• YOUR ASSIGNMENT
Give the count of lines in the entries below that contain the string "schottky", and only that count.

### RECORDS ###

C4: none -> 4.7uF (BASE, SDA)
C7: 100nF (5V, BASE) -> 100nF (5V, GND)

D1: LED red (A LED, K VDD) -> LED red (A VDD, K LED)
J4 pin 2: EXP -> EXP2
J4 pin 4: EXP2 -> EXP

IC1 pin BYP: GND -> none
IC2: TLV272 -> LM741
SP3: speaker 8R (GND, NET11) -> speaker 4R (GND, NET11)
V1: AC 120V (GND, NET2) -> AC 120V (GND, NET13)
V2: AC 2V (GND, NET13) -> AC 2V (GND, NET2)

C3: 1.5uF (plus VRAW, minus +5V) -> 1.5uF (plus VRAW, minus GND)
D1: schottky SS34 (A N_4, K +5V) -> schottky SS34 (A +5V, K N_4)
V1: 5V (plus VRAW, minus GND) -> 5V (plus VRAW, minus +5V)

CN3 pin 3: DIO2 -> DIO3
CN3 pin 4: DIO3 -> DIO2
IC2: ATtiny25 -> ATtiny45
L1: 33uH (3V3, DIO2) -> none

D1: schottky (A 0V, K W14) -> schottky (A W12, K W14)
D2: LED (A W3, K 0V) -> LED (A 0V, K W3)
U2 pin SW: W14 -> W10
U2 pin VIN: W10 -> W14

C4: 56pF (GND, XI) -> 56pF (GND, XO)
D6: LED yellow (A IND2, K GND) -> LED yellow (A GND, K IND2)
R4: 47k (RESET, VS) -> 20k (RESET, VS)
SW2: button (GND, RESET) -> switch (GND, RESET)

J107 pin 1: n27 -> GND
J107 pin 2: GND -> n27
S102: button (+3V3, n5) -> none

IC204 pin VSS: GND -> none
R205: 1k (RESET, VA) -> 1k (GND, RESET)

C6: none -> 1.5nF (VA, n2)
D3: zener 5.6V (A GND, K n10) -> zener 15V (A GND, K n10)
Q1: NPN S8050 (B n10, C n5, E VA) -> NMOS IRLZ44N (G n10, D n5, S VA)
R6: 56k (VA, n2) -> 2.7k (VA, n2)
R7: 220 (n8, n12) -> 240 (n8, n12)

###

• RESPONSE AREA
2